* GIVEN EXERCISE *
Express the listing's lines as a JSON list of strings, one string per line with blank lines left out, from the line with "opened [750, 957]" up to and including the line with "staves [704, 664]".

* GIVEN DATA *
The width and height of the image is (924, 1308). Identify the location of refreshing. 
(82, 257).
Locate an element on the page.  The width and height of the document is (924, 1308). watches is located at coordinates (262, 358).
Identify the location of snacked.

--

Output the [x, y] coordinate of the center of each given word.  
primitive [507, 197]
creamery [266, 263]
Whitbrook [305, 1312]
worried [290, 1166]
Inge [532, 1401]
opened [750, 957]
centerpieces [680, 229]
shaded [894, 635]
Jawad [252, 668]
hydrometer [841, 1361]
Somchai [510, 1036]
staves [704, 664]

* ANSWER BELOW *
[
  "opened [750, 957]",
  "centerpieces [680, 229]",
  "shaded [894, 635]",
  "Jawad [252, 668]",
  "hydrometer [841, 1361]",
  "Somchai [510, 1036]",
  "staves [704, 664]"
]